→ **PROMPT**
Once the line containing "pink L-shape: (1321, 291)" is found in the entries below, restate it and each following line word for word, stopping after the line containing "green pentagon: (52, 716)".

→ **PROVIDED MATERIAL**
● ● ● ●

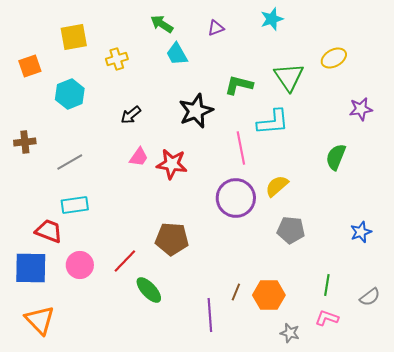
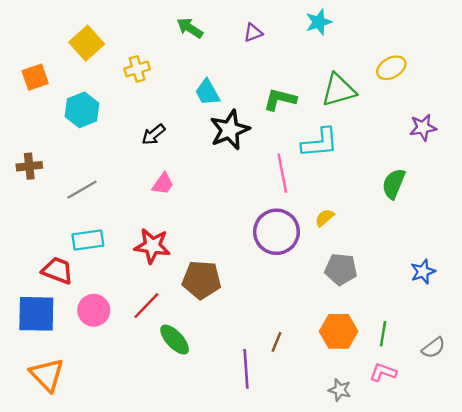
yellow square: (74, 37) -> (87, 43), turned -32
cyan trapezoid: (177, 54) -> (207, 92), moved
green triangle: (289, 77) -> (339, 90), turned 48
red star: (172, 164) -> (152, 246), moved
yellow semicircle: (277, 186) -> (325, 218), size x0.7
orange hexagon: (269, 295) -> (339, 331), moved

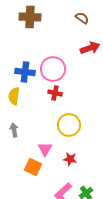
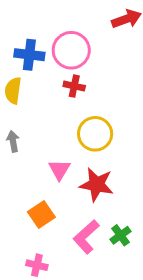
red star: (70, 159) -> (97, 185), size x1.6
orange square: (33, 167) -> (41, 214), moved, turned 30

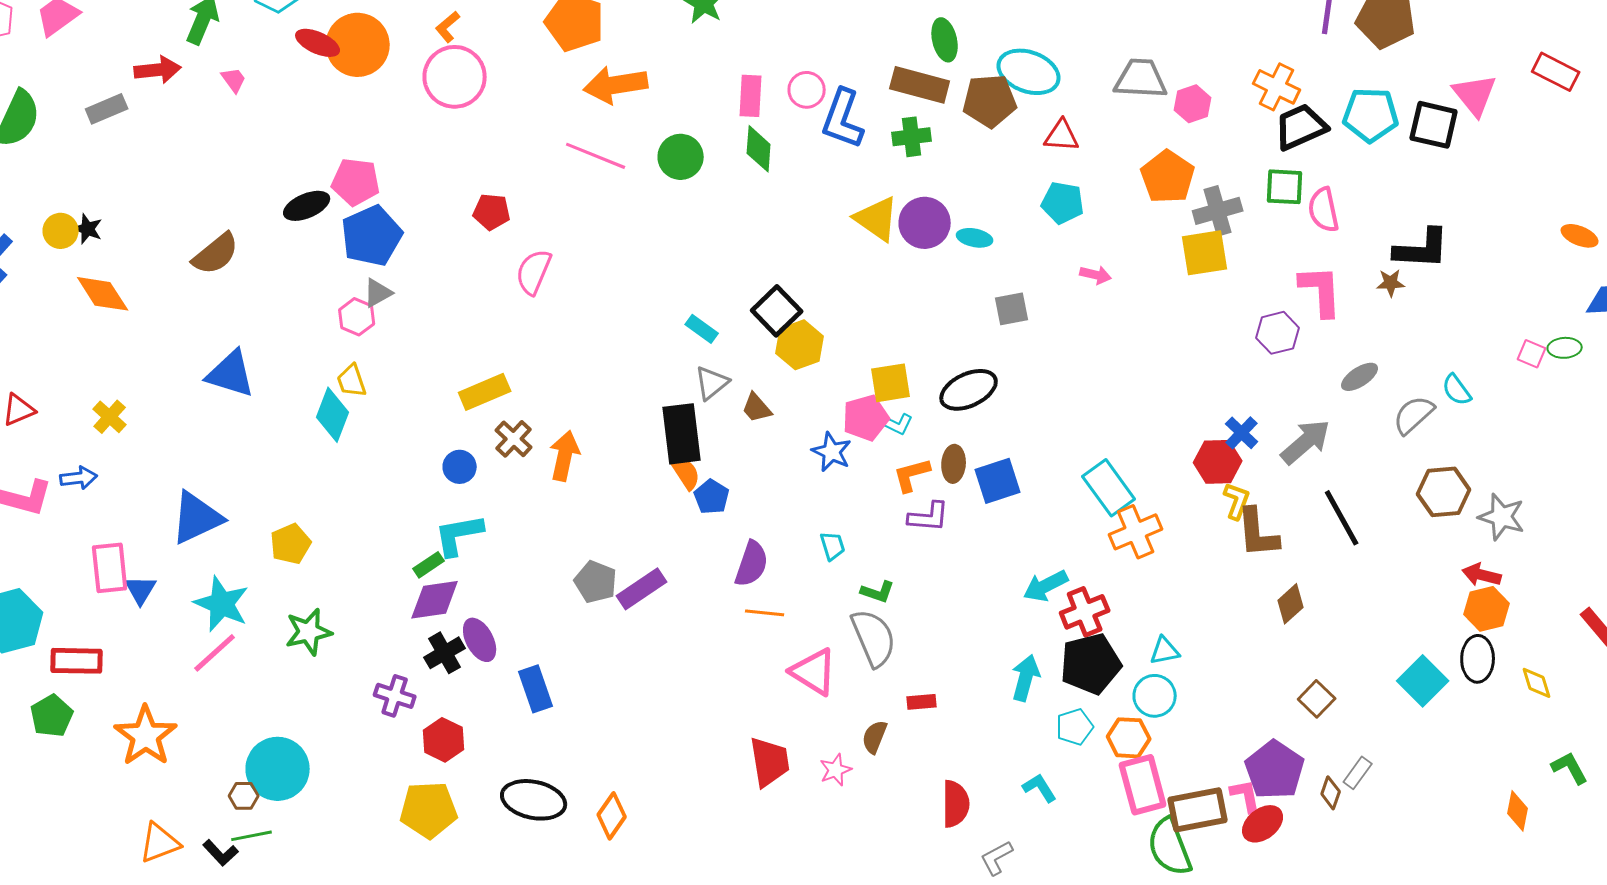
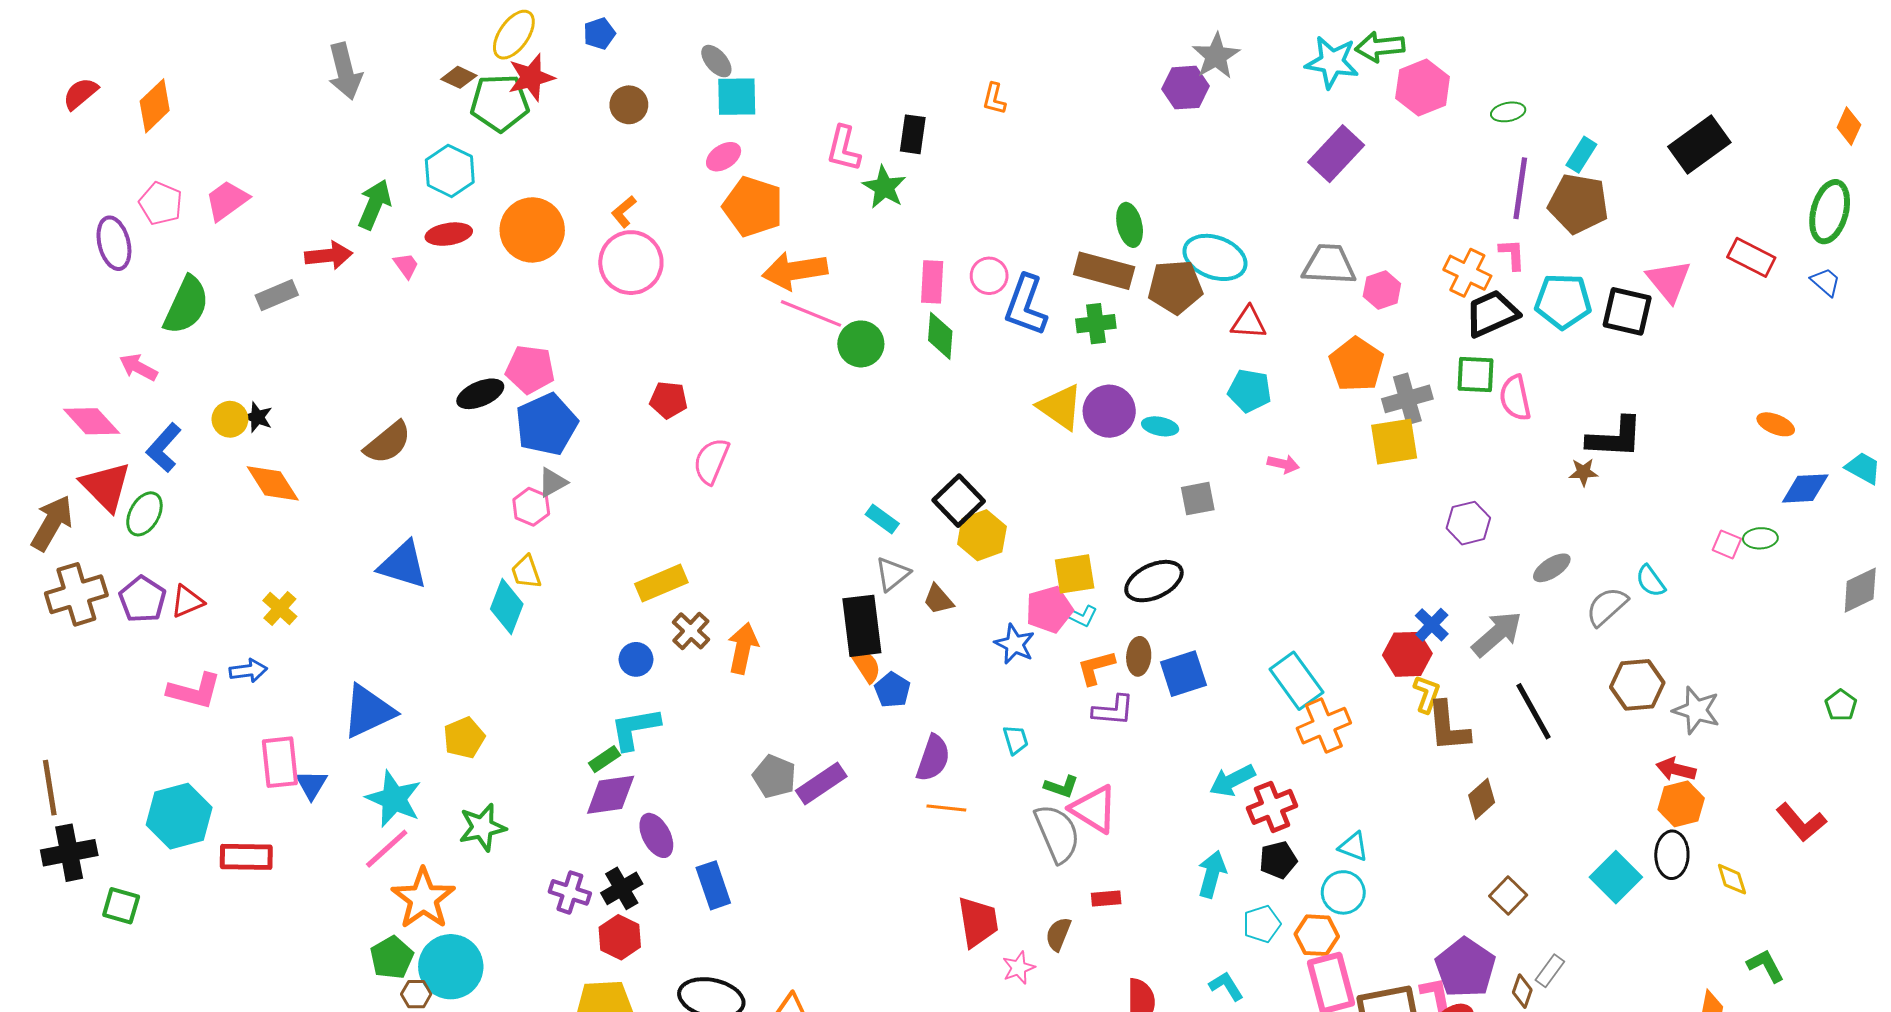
red ellipse: (318, 43) -> (449, 234), moved, turned -33
pink line: (596, 156) -> (811, 313), moved
pink L-shape: (1321, 291) -> (1512, 254), moved, size x0.6
cyan triangle: (1165, 651) -> (1353, 847), turned 32
black cross: (445, 653) -> (622, 888), moved
black pentagon: (1091, 664) -> (1278, 860), size x0.6
pink triangle: (814, 672) -> (1094, 809), moved
green pentagon: (52, 716) -> (392, 958), moved
orange star: (146, 736) -> (423, 899), moved
red trapezoid: (770, 762) -> (978, 922), moved

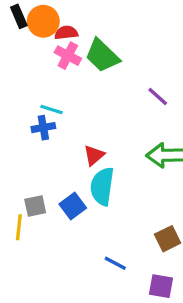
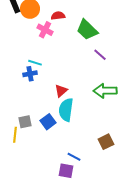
red semicircle: (66, 33) -> (58, 16), moved
green trapezoid: (102, 56) -> (87, 30), moved
purple square: (161, 286) -> (66, 171), moved

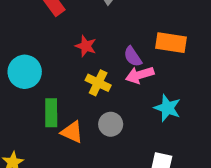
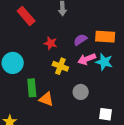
purple semicircle: (133, 57) -> (80, 40), moved, turned 96
cyan star: (167, 108) -> (104, 62), moved
gray circle: (111, 124) -> (81, 92), moved

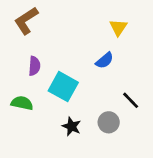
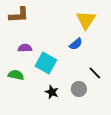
brown L-shape: (26, 21) -> (19, 15), turned -150
yellow triangle: (118, 27) -> (86, 20), size x1.5
purple semicircle: (34, 66) -> (25, 48), turned -96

● ● ● ●

→ **WRITTEN SOLUTION**
pink L-shape: (1321, 291) -> (1512, 254), moved, size x0.6
cyan triangle: (1165, 651) -> (1353, 847), turned 32
black cross: (445, 653) -> (622, 888), moved
black pentagon: (1091, 664) -> (1278, 860), size x0.6
pink triangle: (814, 672) -> (1094, 809), moved
green pentagon: (52, 716) -> (392, 958), moved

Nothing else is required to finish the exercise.